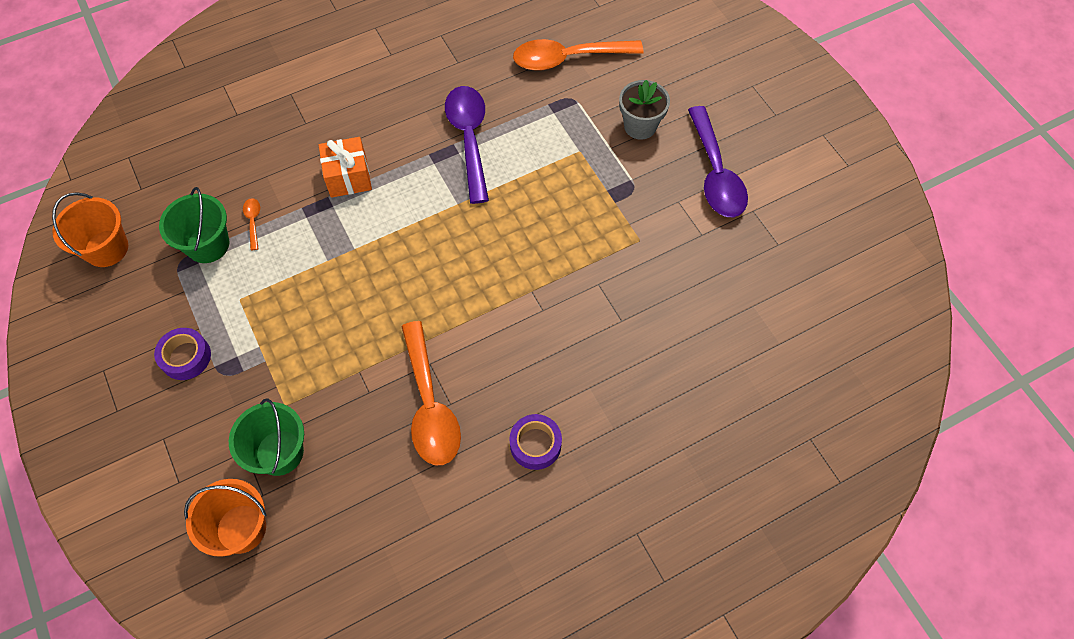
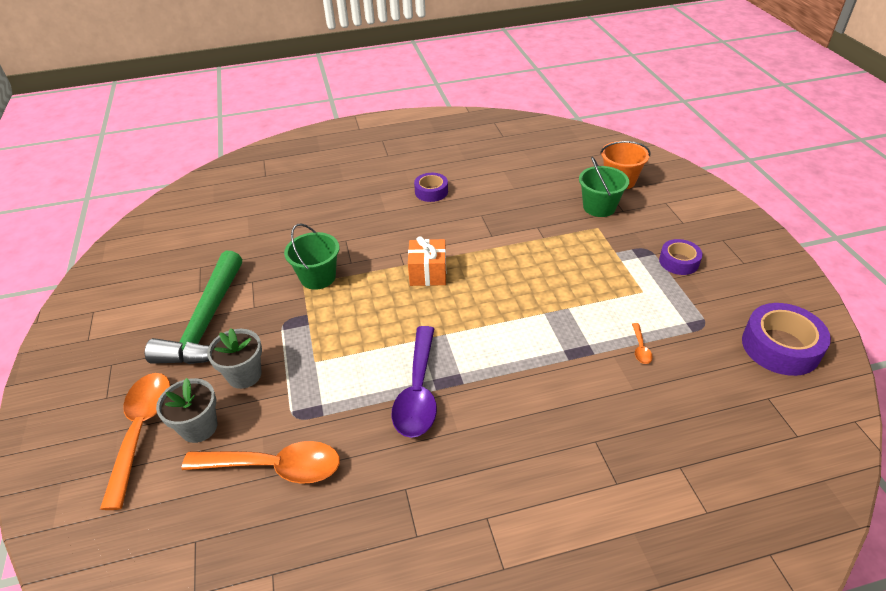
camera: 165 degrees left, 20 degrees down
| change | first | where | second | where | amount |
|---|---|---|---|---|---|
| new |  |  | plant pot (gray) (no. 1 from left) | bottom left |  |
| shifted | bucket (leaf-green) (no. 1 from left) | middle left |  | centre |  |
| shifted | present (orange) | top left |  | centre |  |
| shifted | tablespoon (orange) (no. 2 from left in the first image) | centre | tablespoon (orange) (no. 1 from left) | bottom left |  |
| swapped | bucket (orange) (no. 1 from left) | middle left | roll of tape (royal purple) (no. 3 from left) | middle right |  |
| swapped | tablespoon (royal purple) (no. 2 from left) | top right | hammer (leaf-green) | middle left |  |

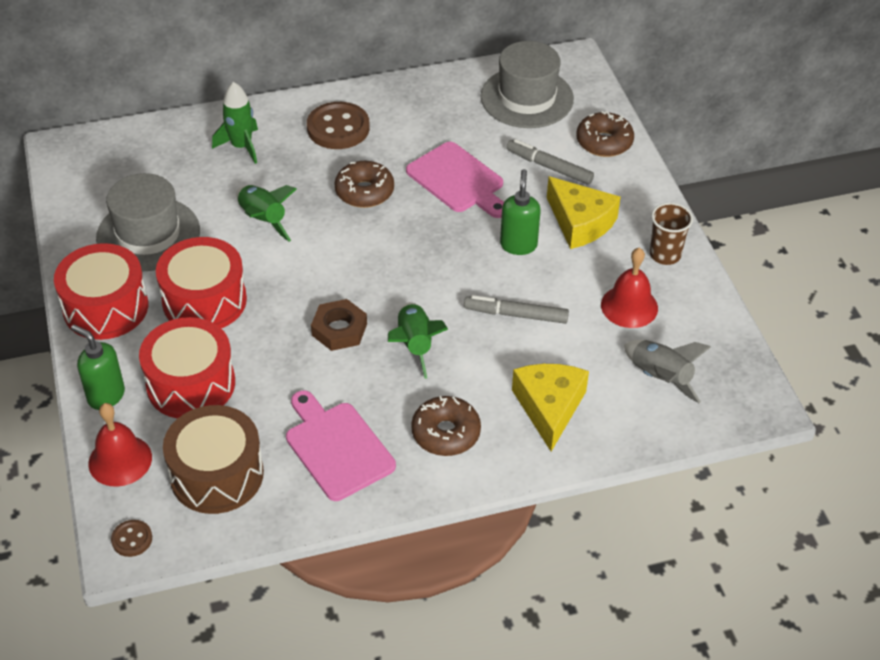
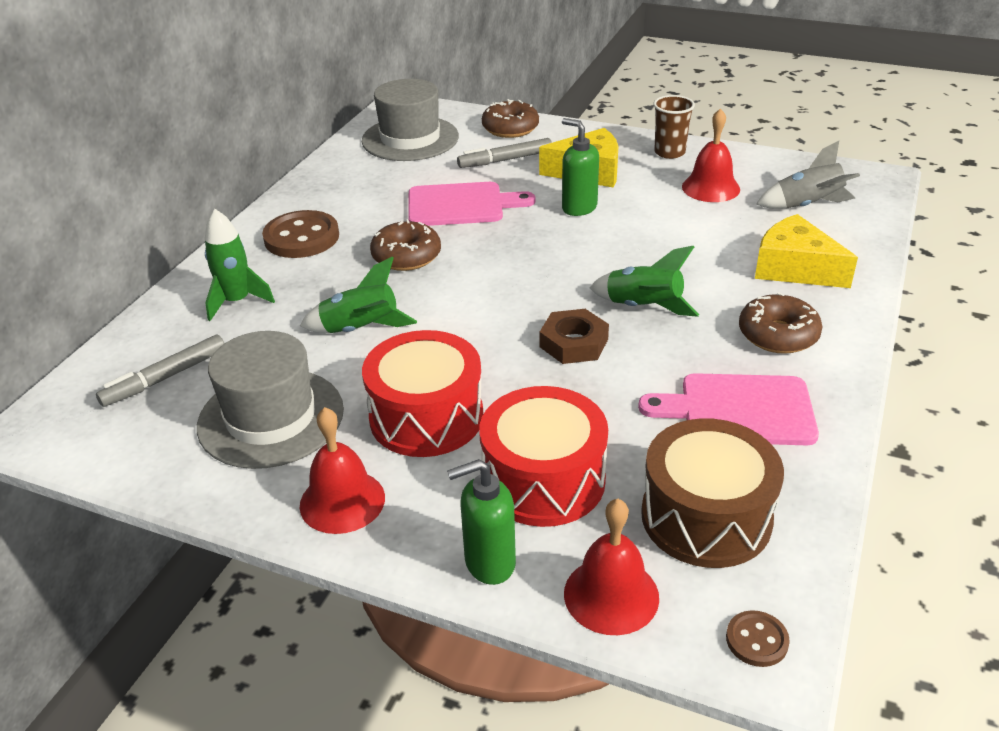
camera: 50 degrees left, 10 degrees down
| change | first | where | second | where | amount |
|---|---|---|---|---|---|
| shifted | felt pen (gray) (no. 1 from left) | centre |  | middle left |  |
| swapped | drum (scarlet) (no. 1 from left) | middle left | school bell (scarlet) (no. 1 from left) | centre |  |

- To do
Repeat everything in the entries above word for word, excluding the images.

- Exercise solution
camera: 165 degrees left, 20 degrees down
| change | first | where | second | where | amount |
|---|---|---|---|---|---|
| new |  |  | plant pot (gray) (no. 1 from left) | bottom left |  |
| shifted | bucket (leaf-green) (no. 1 from left) | middle left |  | centre |  |
| shifted | present (orange) | top left |  | centre |  |
| shifted | tablespoon (orange) (no. 2 from left in the first image) | centre | tablespoon (orange) (no. 1 from left) | bottom left |  |
| swapped | bucket (orange) (no. 1 from left) | middle left | roll of tape (royal purple) (no. 3 from left) | middle right |  |
| swapped | tablespoon (royal purple) (no. 2 from left) | top right | hammer (leaf-green) | middle left |  |

camera: 50 degrees left, 10 degrees down
| change | first | where | second | where | amount |
|---|---|---|---|---|---|
| shifted | felt pen (gray) (no. 1 from left) | centre |  | middle left |  |
| swapped | drum (scarlet) (no. 1 from left) | middle left | school bell (scarlet) (no. 1 from left) | centre |  |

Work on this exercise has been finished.